%%

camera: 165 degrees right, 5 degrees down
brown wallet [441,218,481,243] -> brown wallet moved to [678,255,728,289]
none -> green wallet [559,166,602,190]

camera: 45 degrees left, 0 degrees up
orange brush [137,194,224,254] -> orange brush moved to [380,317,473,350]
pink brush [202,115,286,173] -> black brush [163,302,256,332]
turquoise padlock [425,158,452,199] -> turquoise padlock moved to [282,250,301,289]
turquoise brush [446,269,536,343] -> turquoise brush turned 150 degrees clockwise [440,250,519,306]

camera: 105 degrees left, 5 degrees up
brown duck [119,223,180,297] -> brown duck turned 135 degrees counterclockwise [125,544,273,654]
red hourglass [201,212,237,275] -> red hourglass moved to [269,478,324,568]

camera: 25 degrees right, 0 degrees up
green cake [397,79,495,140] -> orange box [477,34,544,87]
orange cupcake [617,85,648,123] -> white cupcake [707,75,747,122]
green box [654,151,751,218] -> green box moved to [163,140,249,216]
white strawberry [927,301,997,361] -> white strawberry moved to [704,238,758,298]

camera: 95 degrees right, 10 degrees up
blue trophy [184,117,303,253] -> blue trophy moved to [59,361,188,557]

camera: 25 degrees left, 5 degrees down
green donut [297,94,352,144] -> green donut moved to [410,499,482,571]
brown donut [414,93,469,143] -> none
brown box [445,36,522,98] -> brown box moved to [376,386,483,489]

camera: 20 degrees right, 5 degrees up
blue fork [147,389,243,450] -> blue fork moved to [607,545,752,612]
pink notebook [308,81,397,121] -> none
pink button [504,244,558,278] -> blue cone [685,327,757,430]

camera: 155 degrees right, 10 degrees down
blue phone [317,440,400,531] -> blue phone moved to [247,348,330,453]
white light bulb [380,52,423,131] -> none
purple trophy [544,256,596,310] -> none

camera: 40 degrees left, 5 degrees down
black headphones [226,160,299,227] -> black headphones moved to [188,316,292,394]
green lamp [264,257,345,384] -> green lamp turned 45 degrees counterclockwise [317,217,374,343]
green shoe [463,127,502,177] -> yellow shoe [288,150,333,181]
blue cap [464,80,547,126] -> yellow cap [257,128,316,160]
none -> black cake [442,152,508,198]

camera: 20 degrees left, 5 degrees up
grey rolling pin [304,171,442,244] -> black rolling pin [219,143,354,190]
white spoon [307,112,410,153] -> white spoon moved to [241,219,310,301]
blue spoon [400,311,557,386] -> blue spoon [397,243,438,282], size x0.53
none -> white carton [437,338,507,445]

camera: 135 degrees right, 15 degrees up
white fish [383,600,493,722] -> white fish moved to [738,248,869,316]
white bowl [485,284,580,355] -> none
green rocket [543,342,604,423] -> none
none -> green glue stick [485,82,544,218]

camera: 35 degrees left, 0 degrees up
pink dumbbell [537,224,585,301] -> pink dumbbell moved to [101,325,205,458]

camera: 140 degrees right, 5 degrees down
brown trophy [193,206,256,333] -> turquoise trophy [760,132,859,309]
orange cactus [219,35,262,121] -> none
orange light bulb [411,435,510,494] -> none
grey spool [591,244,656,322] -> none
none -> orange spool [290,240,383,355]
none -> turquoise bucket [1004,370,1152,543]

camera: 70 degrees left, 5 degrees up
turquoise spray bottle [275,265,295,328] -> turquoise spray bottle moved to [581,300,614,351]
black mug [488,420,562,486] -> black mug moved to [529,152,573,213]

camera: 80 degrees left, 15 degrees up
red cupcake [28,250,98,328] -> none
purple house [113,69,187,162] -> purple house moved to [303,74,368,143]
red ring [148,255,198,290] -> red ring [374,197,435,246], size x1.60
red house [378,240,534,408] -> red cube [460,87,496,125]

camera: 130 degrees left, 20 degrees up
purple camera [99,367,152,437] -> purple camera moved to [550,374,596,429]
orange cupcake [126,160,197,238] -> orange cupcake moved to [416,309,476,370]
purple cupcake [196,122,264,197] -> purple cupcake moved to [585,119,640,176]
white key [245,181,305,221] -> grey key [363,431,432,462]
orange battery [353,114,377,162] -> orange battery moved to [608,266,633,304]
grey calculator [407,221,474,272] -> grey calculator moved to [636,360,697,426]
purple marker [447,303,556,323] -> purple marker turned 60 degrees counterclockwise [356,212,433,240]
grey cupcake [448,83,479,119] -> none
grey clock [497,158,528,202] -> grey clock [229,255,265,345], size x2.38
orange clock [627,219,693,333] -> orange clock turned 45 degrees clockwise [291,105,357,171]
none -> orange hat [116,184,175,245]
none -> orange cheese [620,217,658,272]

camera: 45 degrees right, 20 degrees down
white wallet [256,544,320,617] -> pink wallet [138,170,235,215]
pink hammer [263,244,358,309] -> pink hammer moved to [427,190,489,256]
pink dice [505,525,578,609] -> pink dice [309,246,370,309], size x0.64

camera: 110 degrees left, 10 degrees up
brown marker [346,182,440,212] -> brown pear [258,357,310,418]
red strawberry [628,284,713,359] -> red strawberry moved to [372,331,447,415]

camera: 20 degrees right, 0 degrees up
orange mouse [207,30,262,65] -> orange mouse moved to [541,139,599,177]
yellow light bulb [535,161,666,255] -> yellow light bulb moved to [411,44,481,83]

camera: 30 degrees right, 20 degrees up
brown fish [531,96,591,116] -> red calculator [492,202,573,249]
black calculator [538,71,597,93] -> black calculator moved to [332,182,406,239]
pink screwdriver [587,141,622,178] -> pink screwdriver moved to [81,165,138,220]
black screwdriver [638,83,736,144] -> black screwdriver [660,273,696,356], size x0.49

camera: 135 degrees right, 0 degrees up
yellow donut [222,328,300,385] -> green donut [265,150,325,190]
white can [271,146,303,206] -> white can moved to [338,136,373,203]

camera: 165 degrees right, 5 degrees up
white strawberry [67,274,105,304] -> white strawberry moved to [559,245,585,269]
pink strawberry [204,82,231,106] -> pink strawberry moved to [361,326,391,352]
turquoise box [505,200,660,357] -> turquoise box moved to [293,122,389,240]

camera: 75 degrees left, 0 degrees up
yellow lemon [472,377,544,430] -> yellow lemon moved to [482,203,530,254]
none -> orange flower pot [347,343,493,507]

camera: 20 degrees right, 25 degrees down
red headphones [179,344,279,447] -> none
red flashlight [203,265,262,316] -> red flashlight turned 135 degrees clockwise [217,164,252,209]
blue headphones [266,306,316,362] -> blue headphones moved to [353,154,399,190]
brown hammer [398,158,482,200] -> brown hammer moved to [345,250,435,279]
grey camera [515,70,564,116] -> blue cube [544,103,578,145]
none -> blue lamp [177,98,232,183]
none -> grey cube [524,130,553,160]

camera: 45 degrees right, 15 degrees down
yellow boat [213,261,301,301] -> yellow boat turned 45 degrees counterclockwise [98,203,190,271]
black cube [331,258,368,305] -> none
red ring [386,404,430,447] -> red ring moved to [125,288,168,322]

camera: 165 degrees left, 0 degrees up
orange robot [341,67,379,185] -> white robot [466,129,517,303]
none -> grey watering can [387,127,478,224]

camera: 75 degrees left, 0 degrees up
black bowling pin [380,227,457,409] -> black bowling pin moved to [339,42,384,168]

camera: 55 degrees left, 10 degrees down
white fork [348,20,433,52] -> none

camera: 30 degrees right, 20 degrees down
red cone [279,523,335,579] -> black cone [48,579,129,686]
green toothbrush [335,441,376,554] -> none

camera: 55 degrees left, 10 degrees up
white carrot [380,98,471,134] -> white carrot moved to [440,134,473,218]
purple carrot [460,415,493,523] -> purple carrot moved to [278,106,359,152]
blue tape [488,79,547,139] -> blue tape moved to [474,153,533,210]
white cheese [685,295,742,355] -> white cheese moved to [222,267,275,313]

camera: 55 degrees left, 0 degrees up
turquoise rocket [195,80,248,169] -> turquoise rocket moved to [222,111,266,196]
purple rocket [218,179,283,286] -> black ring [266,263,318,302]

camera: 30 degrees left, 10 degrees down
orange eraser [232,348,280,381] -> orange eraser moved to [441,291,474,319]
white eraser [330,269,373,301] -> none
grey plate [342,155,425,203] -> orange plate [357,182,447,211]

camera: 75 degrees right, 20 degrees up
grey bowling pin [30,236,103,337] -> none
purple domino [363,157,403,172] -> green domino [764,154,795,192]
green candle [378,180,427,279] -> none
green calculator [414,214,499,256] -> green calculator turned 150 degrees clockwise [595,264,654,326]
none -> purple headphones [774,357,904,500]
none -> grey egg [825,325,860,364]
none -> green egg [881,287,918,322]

%%

What is required
Using the listing above, show every line that includes the string "hammer".

Written solution
pink hammer [263,244,358,309] -> pink hammer moved to [427,190,489,256]
brown hammer [398,158,482,200] -> brown hammer moved to [345,250,435,279]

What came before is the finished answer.